WHAT TO WORK ON - Among the entries below, please show each line that carries the word "pink".

══════

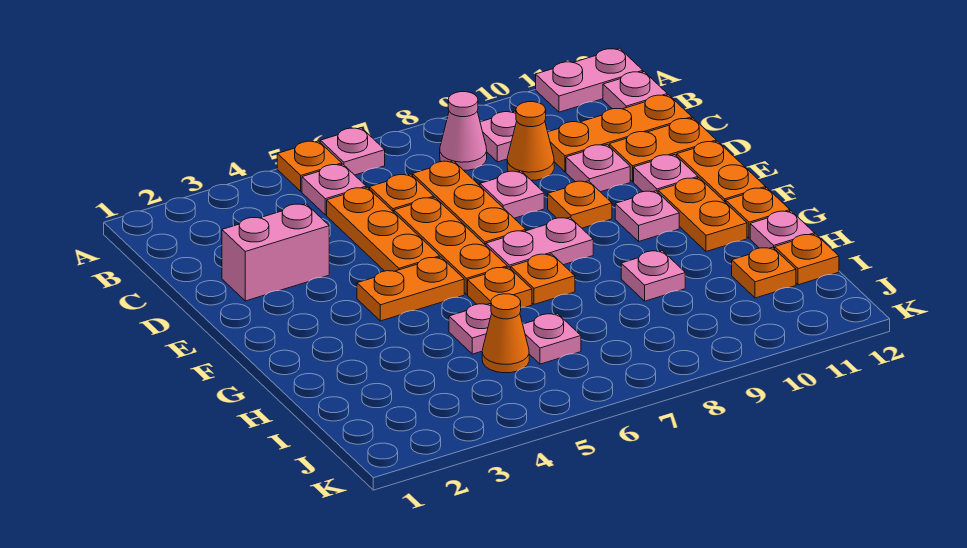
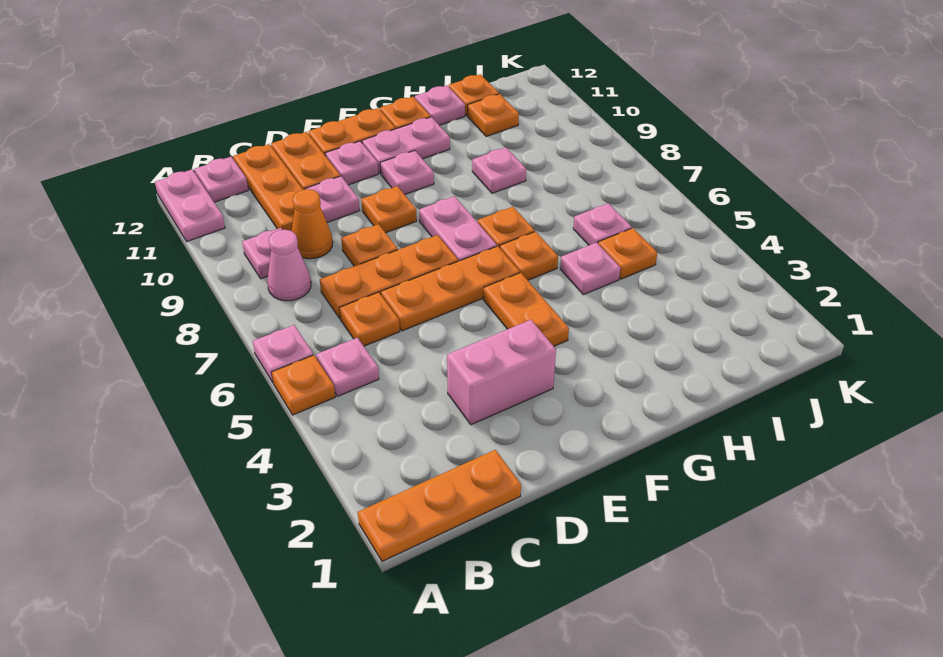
orange plate C5:E5 level 1 -> orange plate A1:C1 level 1
pink brick D2:D3 level 1 -> pink brick D3:E3 level 1
pink plate D8 level 1 -> orange plate D8 level 1
orange plate F11:G11 level 1 -> pink plate F11:G11 level 1
orange cone I5 level 1 -> orange plate I5 level 1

══════

TASK RESPONSE -
pink brick D2:D3 level 1 -> pink brick D3:E3 level 1
pink plate D8 level 1 -> orange plate D8 level 1
orange plate F11:G11 level 1 -> pink plate F11:G11 level 1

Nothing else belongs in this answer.